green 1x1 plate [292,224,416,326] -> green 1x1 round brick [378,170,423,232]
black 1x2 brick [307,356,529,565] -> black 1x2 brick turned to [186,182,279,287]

--------------------------------

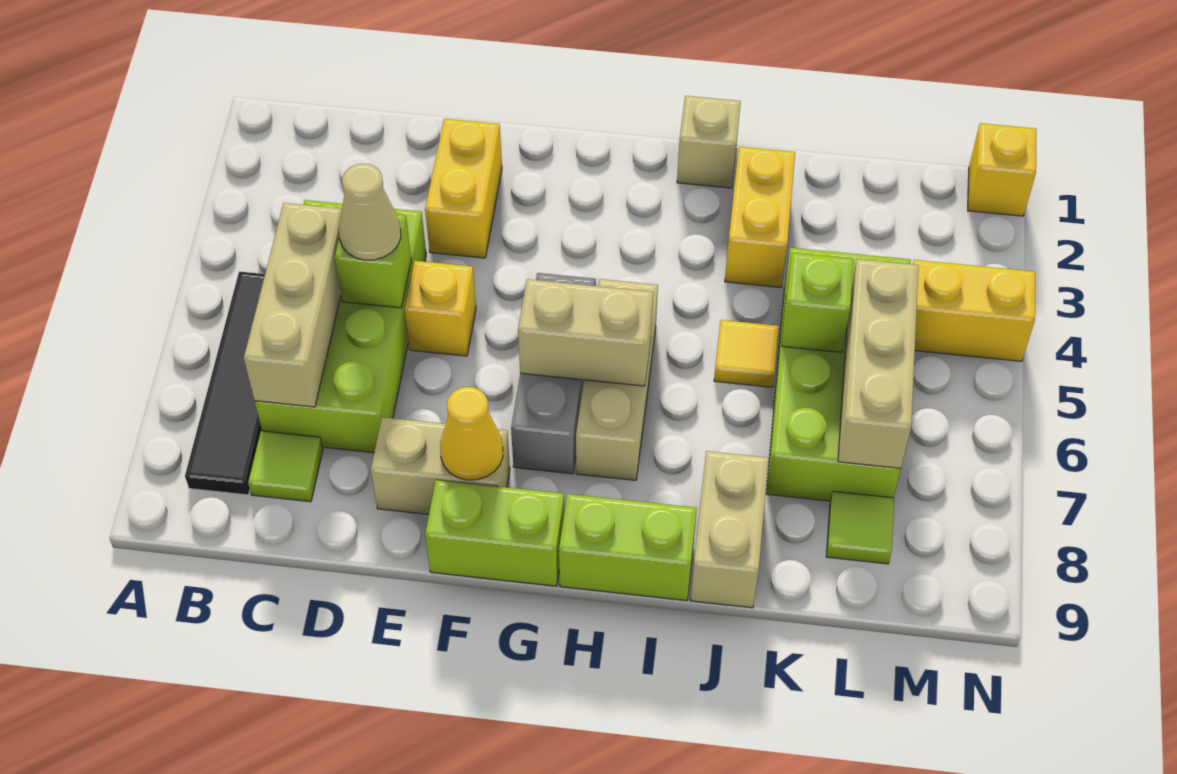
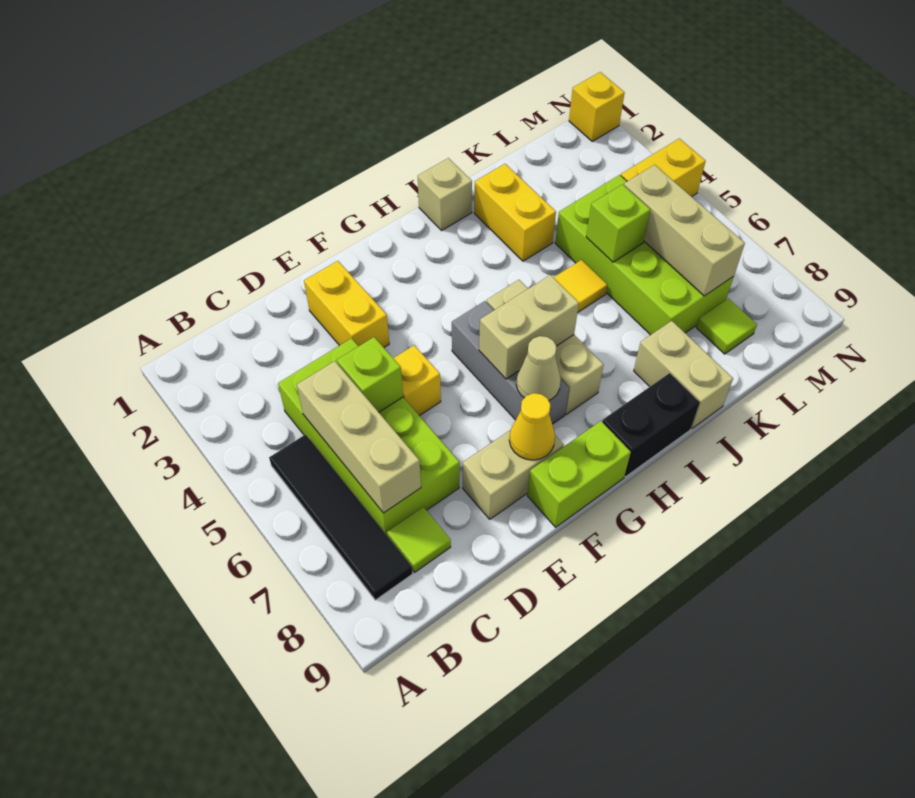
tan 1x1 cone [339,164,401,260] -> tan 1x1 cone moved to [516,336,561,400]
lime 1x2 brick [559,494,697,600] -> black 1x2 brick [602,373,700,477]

--------------------------------

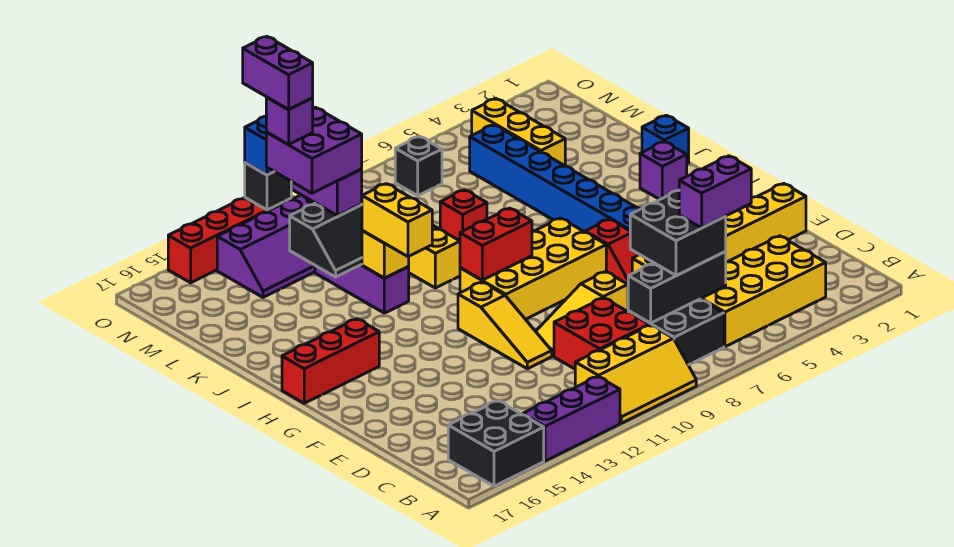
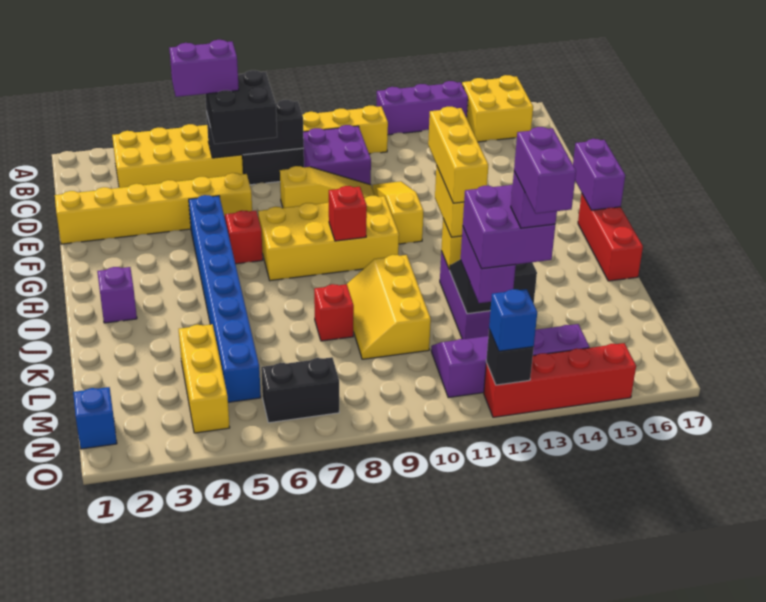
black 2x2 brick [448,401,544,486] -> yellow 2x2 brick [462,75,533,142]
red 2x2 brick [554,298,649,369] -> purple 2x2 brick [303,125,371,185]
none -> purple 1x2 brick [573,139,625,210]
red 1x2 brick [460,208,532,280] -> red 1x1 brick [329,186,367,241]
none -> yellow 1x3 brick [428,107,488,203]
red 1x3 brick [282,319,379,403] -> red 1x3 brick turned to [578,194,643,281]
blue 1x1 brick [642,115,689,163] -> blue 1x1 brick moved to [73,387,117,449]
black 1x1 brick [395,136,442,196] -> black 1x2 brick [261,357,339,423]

--------------------------------

## YOUR ASSIGNMENT
Your answer must consist solely of the lines above between the line holding "none -> purple 1x2 brick [573,139,625,210]" and the line holding "black 1x1 brick", inclusive, copied exactly.

## TASK ANSWER
none -> purple 1x2 brick [573,139,625,210]
red 1x2 brick [460,208,532,280] -> red 1x1 brick [329,186,367,241]
none -> yellow 1x3 brick [428,107,488,203]
red 1x3 brick [282,319,379,403] -> red 1x3 brick turned to [578,194,643,281]
blue 1x1 brick [642,115,689,163] -> blue 1x1 brick moved to [73,387,117,449]
black 1x1 brick [395,136,442,196] -> black 1x2 brick [261,357,339,423]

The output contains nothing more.